▶ _Extracted information_:
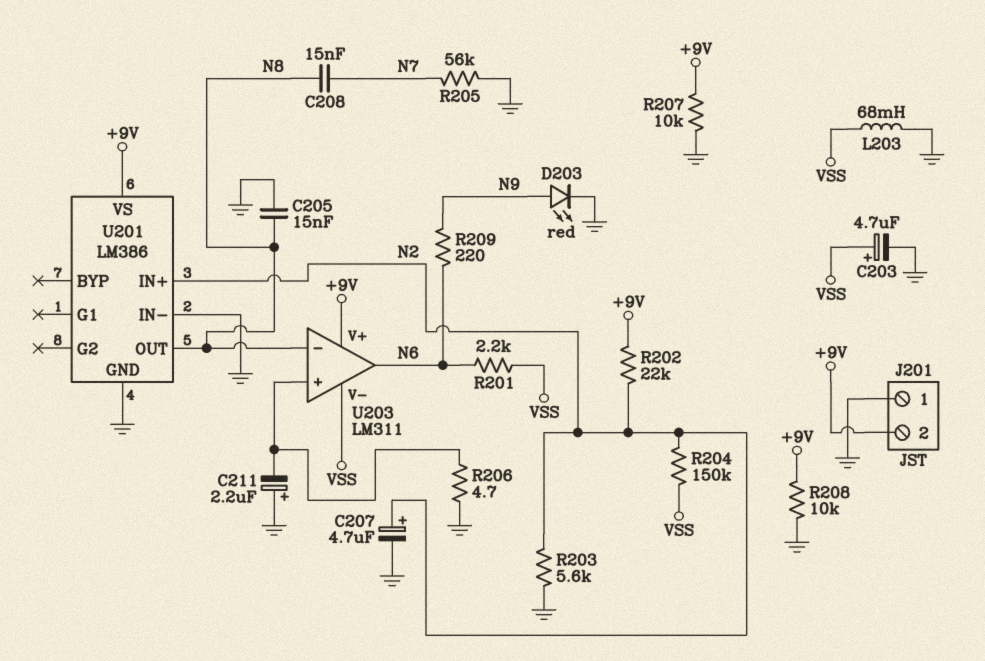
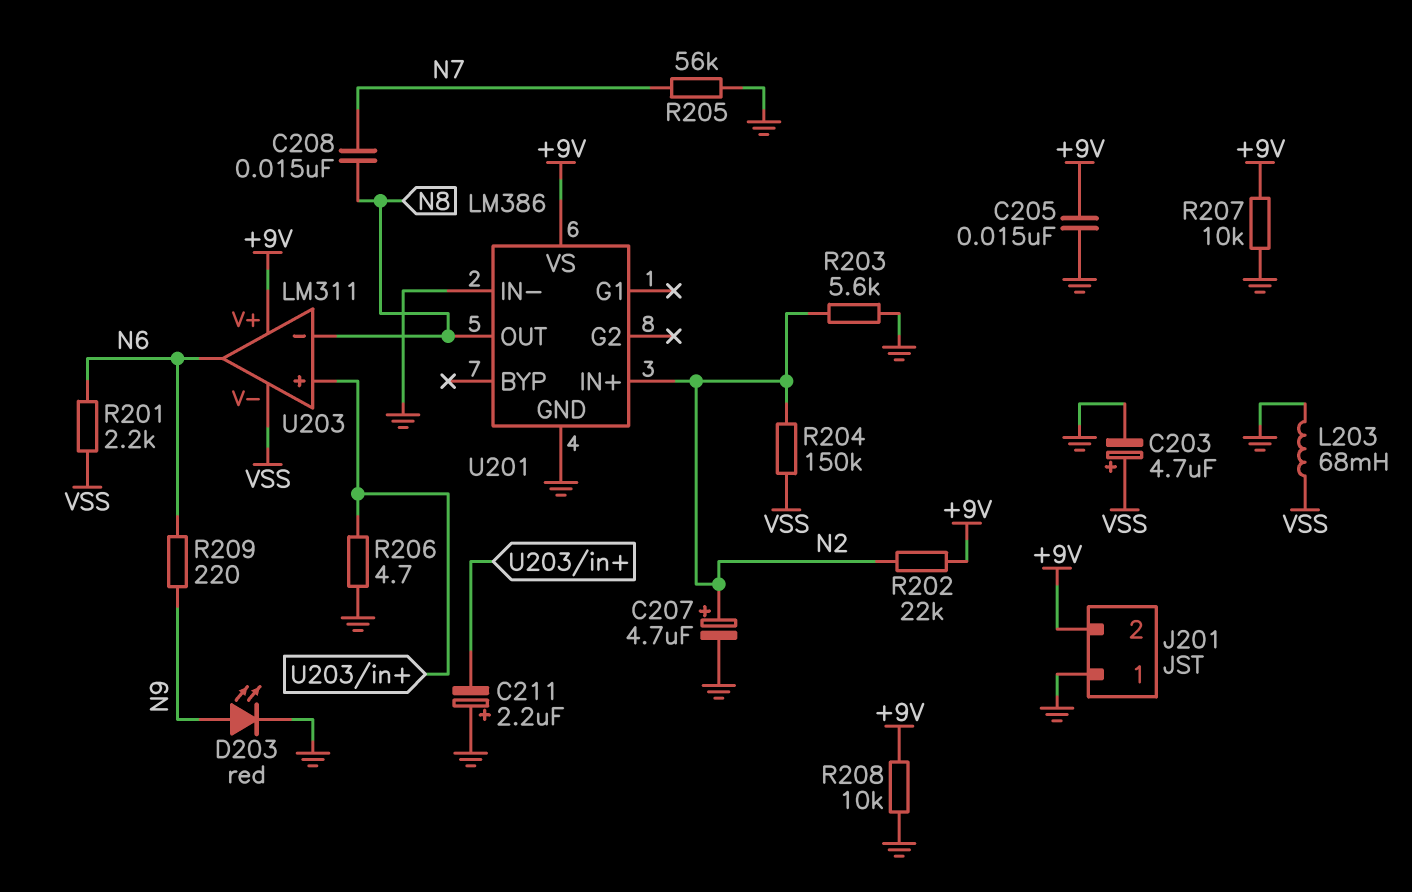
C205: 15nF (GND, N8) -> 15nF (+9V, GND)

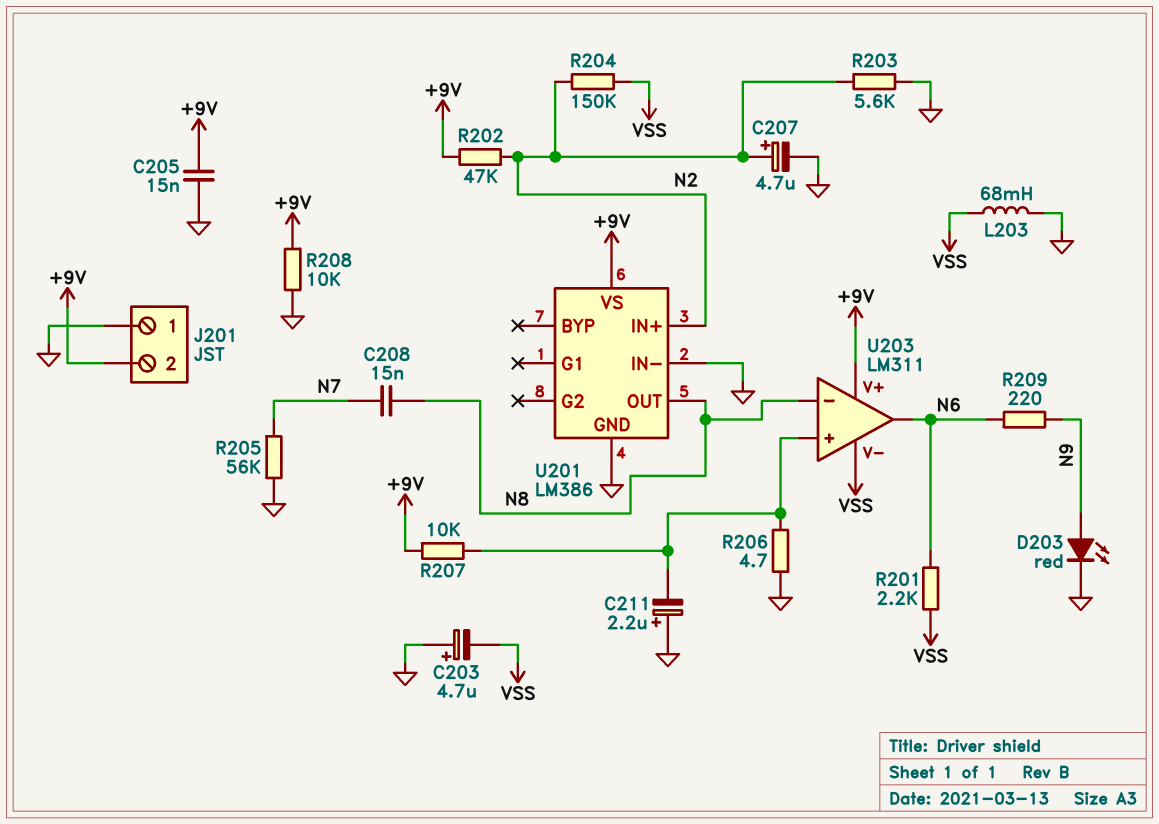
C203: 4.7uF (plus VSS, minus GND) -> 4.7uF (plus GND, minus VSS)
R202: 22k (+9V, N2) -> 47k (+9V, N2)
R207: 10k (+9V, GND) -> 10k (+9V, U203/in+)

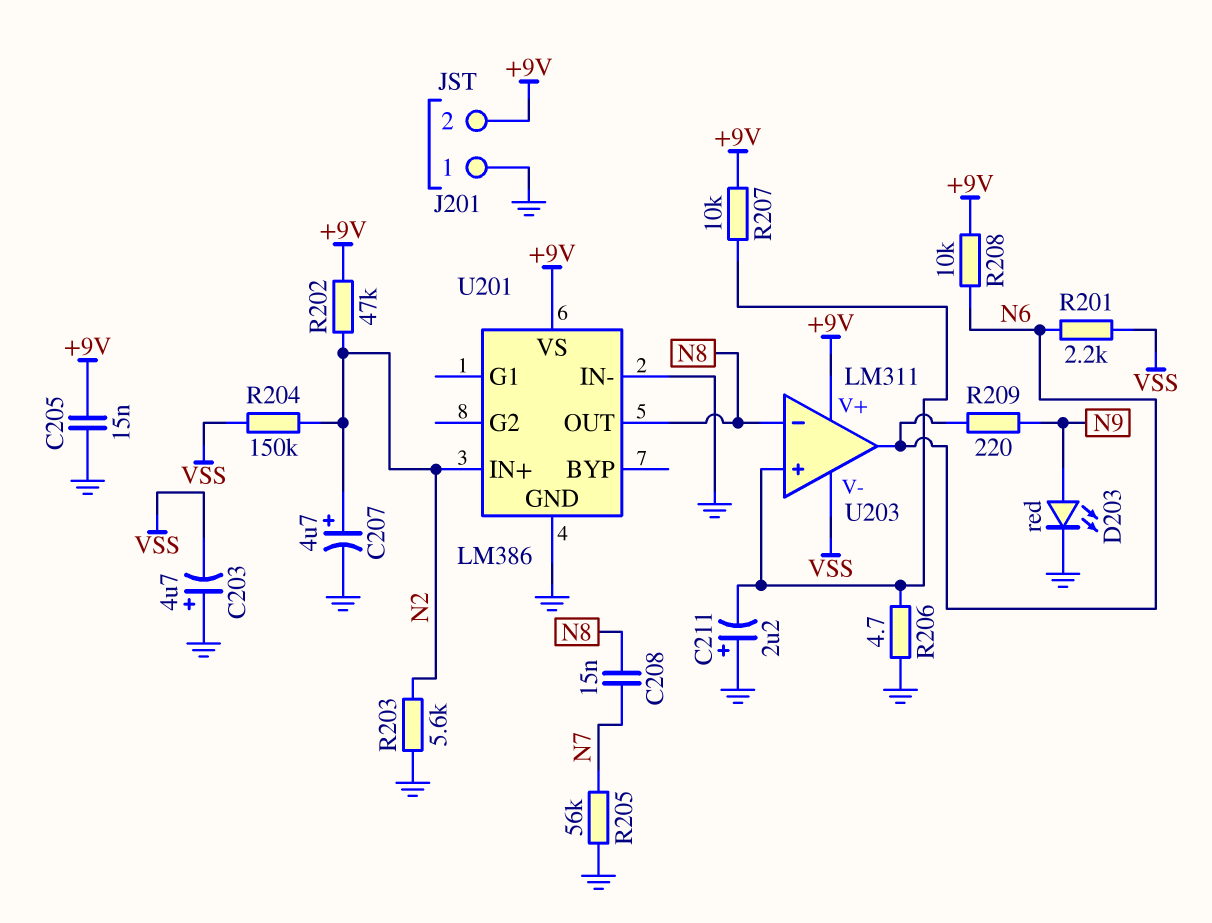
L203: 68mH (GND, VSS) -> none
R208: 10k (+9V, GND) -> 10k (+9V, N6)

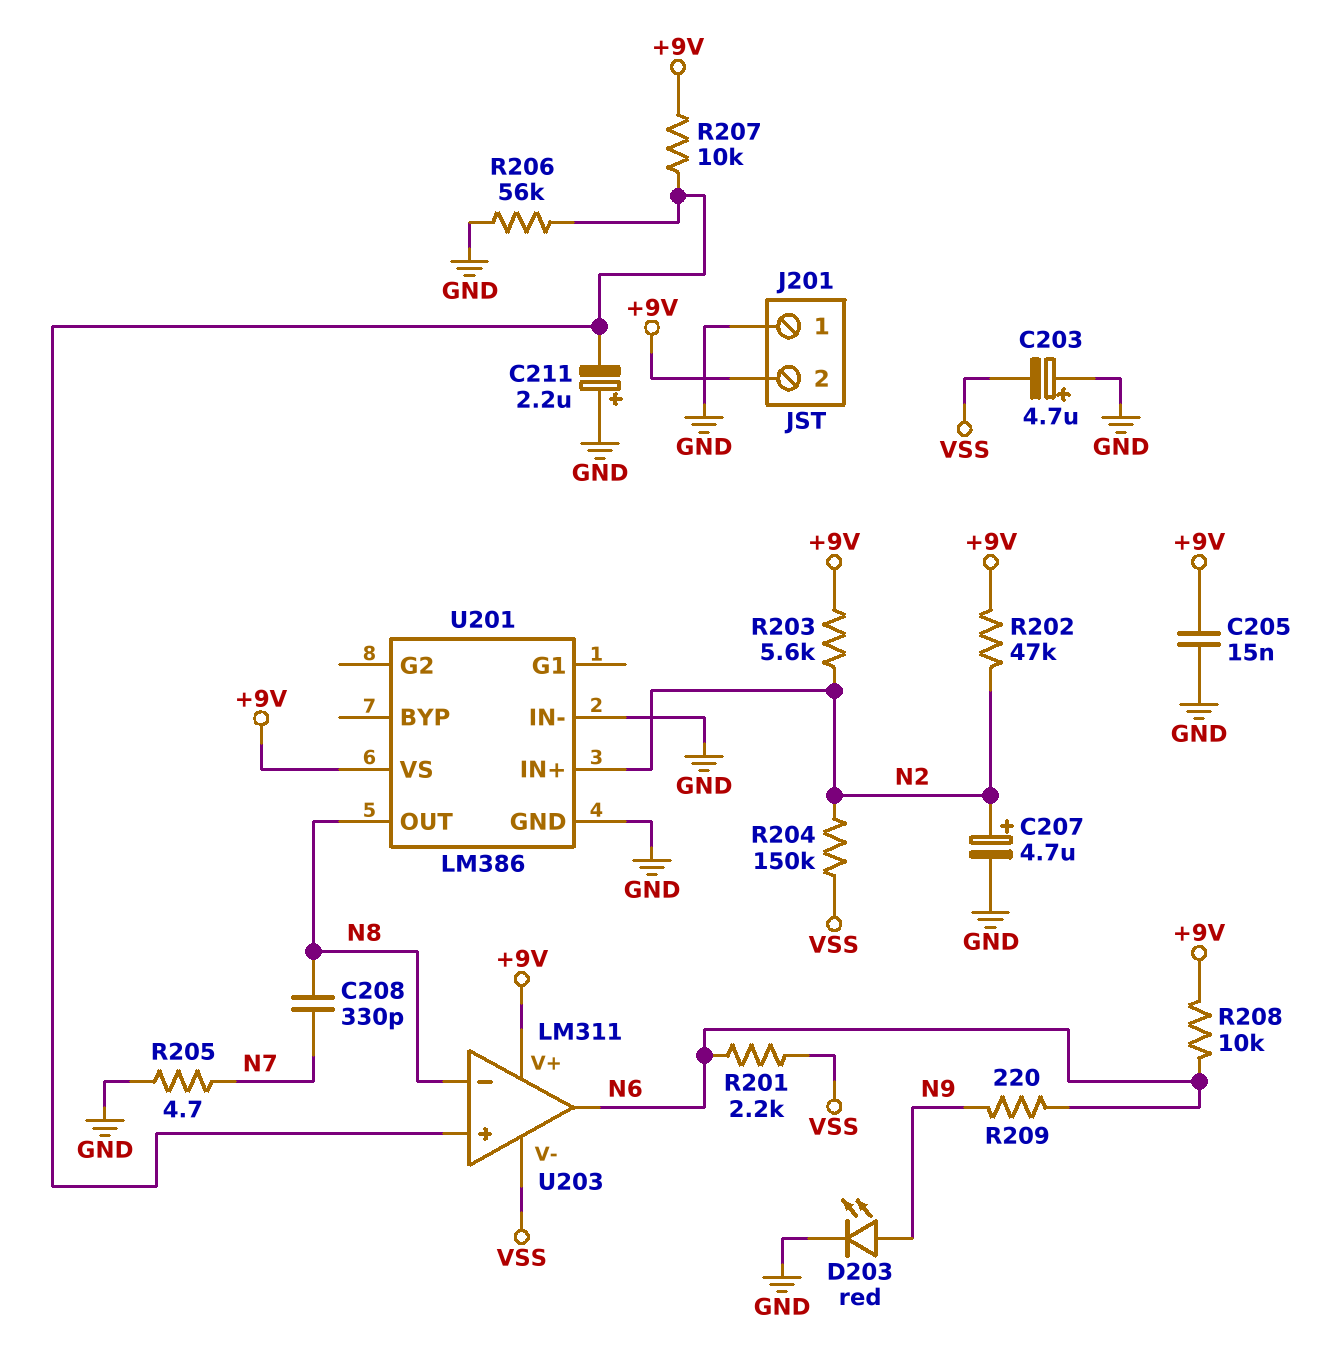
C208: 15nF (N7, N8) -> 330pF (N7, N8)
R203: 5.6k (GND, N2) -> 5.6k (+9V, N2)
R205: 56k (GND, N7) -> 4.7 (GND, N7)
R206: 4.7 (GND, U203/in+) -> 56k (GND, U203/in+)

--

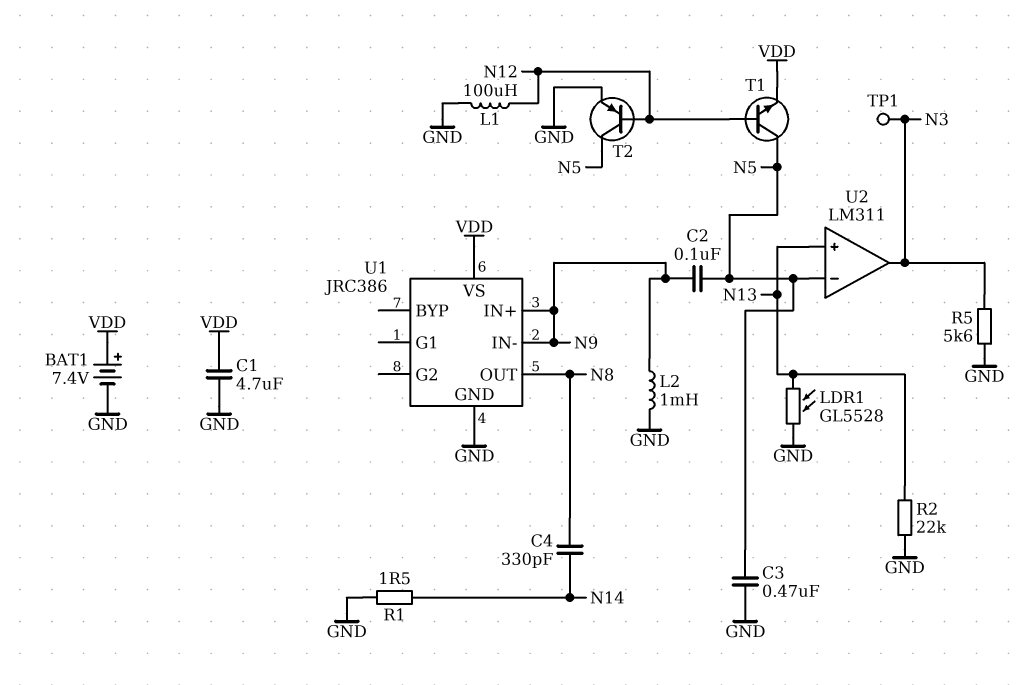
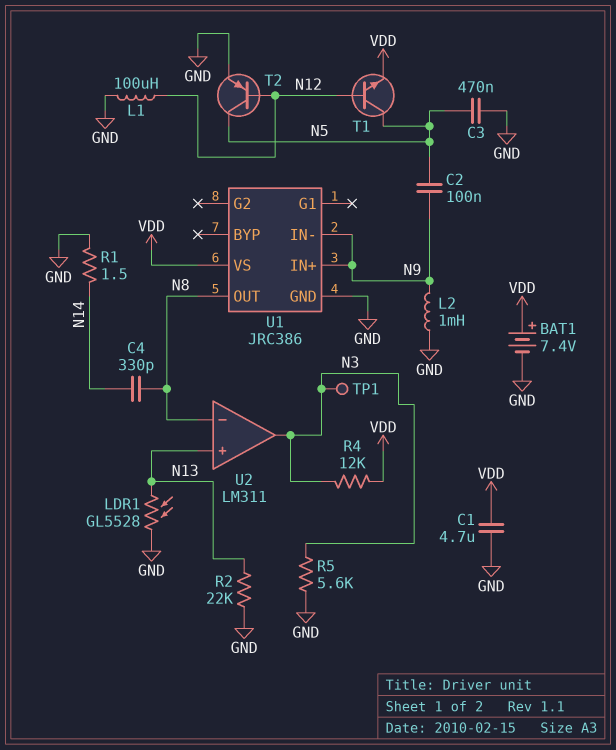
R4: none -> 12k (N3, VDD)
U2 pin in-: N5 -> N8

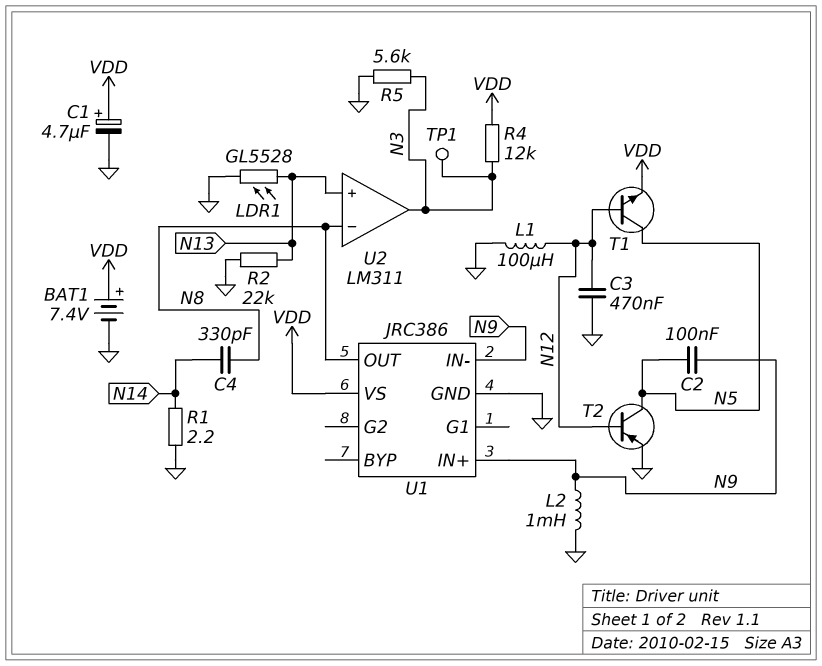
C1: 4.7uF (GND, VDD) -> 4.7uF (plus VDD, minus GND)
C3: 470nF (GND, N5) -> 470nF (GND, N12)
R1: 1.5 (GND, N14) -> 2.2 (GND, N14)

▶ _Problem to solve_: When you reach the line that has "C205: 15nF (GND, N8) -> 15nF (+9V, GND)" in the data above, start repeating lines exactly, and stop after the line that has "R206: 4.7 (GND, U203/in+)"; pictures stay out.

▶ _Exercise response_:
C205: 15nF (GND, N8) -> 15nF (+9V, GND)

C203: 4.7uF (plus VSS, minus GND) -> 4.7uF (plus GND, minus VSS)
R202: 22k (+9V, N2) -> 47k (+9V, N2)
R207: 10k (+9V, GND) -> 10k (+9V, U203/in+)

L203: 68mH (GND, VSS) -> none
R208: 10k (+9V, GND) -> 10k (+9V, N6)

C208: 15nF (N7, N8) -> 330pF (N7, N8)
R203: 5.6k (GND, N2) -> 5.6k (+9V, N2)
R205: 56k (GND, N7) -> 4.7 (GND, N7)
R206: 4.7 (GND, U203/in+) -> 56k (GND, U203/in+)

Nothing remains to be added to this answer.